### Short problem
Please reproduce the records below word for word, starting at the line that contains "manifests [919, 1071]" and stopping after the line that contains "coordinates (515, 532).".

### Records to process

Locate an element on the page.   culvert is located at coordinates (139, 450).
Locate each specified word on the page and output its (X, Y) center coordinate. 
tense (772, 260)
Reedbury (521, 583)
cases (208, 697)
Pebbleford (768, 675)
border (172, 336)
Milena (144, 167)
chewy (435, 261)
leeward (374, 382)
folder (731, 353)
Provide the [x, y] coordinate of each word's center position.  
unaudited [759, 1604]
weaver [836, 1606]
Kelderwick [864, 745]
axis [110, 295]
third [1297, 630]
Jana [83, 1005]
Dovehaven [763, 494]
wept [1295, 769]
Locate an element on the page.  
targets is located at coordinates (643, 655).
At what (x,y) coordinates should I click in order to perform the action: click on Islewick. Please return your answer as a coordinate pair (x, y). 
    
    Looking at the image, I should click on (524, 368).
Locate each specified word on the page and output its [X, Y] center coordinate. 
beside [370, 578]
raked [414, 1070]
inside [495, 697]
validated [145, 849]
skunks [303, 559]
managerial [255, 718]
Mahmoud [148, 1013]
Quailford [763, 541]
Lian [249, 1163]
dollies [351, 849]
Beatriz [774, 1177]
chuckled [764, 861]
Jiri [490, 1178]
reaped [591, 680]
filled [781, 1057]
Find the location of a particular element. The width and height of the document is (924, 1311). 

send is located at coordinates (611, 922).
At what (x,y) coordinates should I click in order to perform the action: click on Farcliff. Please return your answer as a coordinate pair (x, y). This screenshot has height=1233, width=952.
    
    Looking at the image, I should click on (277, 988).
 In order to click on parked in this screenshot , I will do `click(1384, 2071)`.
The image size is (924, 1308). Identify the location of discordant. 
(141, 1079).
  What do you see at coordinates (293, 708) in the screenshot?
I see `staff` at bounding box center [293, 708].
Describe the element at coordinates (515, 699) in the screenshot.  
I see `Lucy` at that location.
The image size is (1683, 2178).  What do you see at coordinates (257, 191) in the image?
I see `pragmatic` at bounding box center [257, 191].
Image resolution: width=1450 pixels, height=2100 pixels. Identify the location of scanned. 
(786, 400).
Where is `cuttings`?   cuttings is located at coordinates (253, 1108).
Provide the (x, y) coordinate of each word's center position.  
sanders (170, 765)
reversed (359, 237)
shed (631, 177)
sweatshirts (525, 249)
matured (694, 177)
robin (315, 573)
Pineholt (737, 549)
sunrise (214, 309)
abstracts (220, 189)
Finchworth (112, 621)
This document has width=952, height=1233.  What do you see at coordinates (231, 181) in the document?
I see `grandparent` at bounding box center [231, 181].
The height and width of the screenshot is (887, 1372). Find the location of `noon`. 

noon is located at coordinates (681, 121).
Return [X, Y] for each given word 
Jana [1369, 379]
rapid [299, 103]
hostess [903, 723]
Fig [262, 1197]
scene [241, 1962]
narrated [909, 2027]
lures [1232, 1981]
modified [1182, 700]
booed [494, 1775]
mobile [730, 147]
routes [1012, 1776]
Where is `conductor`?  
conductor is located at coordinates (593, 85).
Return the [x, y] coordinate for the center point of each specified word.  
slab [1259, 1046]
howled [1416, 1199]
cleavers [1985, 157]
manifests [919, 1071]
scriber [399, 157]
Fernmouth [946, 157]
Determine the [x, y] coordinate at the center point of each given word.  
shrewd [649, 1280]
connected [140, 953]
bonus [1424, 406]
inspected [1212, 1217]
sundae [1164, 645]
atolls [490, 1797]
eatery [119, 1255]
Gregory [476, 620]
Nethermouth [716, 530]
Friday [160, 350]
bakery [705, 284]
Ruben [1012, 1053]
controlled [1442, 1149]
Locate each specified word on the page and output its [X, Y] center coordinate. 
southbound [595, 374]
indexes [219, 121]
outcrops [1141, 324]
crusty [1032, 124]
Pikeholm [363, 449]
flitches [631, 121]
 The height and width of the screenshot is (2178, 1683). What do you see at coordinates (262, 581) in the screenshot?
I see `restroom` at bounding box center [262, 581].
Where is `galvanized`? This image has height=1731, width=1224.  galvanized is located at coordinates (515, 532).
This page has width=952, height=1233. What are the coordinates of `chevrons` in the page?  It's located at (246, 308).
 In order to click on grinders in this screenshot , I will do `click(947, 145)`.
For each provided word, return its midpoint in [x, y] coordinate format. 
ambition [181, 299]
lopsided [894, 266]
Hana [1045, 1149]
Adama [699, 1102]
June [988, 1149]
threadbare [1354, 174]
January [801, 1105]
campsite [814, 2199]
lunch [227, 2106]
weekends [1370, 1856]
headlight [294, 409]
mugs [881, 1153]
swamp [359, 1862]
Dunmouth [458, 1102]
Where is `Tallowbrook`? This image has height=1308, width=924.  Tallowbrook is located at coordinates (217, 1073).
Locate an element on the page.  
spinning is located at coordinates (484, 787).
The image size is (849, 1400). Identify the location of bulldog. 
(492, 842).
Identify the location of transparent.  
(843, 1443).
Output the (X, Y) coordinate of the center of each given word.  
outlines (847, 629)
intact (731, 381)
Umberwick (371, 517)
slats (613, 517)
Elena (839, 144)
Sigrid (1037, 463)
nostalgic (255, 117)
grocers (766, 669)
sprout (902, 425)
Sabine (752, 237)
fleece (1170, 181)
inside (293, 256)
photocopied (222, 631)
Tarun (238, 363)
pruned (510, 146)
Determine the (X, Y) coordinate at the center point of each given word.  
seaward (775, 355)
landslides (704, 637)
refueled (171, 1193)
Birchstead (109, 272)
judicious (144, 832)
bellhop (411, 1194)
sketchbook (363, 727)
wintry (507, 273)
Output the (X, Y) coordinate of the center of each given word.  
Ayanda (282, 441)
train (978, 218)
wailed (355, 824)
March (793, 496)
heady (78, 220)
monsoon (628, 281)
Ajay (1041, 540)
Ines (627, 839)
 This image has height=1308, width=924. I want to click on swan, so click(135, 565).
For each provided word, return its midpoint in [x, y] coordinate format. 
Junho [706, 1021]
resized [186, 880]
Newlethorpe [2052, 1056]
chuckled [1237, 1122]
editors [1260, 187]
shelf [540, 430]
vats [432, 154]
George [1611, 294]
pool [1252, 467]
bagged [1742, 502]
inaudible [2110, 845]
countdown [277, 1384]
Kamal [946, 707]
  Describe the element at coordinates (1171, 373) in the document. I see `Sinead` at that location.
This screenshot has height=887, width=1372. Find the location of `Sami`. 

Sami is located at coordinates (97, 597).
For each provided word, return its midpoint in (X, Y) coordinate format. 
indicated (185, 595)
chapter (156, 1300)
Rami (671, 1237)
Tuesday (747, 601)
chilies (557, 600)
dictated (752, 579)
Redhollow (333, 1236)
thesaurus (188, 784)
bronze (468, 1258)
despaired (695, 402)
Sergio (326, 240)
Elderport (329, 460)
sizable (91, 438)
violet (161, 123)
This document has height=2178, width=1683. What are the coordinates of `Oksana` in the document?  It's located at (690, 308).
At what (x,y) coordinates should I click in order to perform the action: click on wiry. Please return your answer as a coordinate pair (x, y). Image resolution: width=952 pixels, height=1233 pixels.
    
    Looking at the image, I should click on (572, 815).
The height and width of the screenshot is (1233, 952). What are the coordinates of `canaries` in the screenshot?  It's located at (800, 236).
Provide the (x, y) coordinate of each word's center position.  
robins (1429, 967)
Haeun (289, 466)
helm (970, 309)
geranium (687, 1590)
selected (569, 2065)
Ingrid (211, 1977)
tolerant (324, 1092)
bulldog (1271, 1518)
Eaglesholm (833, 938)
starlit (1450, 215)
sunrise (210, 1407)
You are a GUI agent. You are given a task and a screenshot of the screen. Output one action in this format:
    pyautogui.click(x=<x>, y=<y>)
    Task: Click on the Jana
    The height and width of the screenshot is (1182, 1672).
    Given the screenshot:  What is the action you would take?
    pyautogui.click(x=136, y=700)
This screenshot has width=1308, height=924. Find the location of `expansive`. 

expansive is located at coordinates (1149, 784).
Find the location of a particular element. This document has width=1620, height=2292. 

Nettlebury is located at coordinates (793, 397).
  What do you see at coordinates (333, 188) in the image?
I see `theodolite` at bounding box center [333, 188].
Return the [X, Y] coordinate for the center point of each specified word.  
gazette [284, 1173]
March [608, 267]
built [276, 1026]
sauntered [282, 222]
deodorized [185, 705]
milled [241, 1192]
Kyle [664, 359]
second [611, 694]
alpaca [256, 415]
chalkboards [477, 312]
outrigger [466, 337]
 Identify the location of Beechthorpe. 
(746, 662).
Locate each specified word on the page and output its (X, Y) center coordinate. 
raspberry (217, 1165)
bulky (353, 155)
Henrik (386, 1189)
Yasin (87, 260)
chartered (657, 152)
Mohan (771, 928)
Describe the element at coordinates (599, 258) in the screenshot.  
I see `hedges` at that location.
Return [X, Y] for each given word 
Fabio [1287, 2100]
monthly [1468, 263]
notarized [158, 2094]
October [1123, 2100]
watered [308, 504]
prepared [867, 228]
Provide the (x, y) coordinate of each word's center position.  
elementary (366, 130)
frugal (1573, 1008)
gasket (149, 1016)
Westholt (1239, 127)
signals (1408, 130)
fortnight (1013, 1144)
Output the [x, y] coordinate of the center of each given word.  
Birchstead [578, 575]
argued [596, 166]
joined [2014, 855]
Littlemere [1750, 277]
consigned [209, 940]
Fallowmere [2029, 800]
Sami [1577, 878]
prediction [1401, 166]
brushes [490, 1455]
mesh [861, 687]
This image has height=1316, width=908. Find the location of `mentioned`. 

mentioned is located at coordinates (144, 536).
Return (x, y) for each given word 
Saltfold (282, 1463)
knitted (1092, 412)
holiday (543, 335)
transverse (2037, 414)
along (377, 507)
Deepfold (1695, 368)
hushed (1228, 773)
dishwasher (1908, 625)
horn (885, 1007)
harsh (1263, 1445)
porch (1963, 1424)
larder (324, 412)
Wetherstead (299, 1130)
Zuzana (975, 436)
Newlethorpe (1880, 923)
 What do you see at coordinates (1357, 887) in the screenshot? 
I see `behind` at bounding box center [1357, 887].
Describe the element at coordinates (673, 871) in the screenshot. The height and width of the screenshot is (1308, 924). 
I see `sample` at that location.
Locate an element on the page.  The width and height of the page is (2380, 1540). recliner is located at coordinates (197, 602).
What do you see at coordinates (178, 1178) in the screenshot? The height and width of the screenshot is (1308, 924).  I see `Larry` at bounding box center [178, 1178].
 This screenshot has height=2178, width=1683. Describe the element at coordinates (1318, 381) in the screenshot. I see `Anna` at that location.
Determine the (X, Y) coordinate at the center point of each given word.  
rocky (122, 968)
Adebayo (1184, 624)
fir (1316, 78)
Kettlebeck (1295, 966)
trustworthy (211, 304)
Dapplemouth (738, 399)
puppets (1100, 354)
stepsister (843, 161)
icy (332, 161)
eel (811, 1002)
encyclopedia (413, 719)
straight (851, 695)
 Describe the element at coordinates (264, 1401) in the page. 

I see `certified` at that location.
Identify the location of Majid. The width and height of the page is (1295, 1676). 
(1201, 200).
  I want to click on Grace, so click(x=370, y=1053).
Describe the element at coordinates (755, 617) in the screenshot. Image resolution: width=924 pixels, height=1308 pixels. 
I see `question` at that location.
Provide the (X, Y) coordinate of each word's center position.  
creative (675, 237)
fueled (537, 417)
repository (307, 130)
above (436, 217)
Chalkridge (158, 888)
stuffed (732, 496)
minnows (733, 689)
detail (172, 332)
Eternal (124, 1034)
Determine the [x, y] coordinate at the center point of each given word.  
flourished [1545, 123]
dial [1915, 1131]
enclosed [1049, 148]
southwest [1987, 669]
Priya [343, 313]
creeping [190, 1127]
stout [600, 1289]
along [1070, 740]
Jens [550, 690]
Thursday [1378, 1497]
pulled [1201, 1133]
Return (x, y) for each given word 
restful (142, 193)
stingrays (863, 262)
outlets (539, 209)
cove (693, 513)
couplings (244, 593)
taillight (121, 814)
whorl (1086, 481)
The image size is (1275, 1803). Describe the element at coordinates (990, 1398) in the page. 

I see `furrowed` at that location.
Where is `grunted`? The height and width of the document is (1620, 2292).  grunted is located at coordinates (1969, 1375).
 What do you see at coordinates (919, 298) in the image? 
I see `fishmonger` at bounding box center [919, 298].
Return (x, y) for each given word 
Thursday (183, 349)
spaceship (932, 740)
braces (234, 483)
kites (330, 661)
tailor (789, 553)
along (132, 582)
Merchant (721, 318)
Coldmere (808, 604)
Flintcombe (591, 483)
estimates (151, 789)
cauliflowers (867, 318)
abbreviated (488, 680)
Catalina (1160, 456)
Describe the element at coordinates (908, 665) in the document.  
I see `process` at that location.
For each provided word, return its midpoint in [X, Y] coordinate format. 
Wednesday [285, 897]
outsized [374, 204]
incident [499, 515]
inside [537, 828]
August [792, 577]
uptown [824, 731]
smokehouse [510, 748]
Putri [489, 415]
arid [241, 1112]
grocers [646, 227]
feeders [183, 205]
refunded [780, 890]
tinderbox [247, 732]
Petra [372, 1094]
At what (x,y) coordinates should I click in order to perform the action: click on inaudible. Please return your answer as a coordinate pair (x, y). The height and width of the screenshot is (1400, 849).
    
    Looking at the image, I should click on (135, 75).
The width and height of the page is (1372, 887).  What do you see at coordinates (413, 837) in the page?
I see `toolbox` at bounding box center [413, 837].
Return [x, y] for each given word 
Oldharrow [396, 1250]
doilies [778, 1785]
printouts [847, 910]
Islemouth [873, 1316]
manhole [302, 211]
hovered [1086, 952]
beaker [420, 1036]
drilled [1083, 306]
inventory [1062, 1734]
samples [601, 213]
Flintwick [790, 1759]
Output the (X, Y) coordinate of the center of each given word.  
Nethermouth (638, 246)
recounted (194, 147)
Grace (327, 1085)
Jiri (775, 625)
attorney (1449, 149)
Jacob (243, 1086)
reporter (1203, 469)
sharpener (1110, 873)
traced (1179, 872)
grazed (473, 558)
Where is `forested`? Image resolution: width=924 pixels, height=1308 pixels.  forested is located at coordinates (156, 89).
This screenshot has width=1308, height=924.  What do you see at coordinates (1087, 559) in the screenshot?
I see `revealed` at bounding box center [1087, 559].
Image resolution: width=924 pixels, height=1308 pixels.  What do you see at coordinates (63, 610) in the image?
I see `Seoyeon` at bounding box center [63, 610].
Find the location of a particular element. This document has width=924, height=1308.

### Expected answer
manifests [919, 1071]
scriber [399, 157]
Fernmouth [946, 157]
Determine the [x, y] coordinate at the center point of each given word.  
shrewd [649, 1280]
connected [140, 953]
bonus [1424, 406]
inspected [1212, 1217]
sundae [1164, 645]
atolls [490, 1797]
eatery [119, 1255]
Gregory [476, 620]
Nethermouth [716, 530]
Friday [160, 350]
bakery [705, 284]
Ruben [1012, 1053]
controlled [1442, 1149]
Locate each specified word on the page and output its [X, Y] center coordinate. 
southbound [595, 374]
indexes [219, 121]
outcrops [1141, 324]
crusty [1032, 124]
Pikeholm [363, 449]
flitches [631, 121]
 The height and width of the screenshot is (2178, 1683). What do you see at coordinates (262, 581) in the screenshot?
I see `restroom` at bounding box center [262, 581].
Where is `galvanized`? This image has height=1731, width=1224.  galvanized is located at coordinates (515, 532).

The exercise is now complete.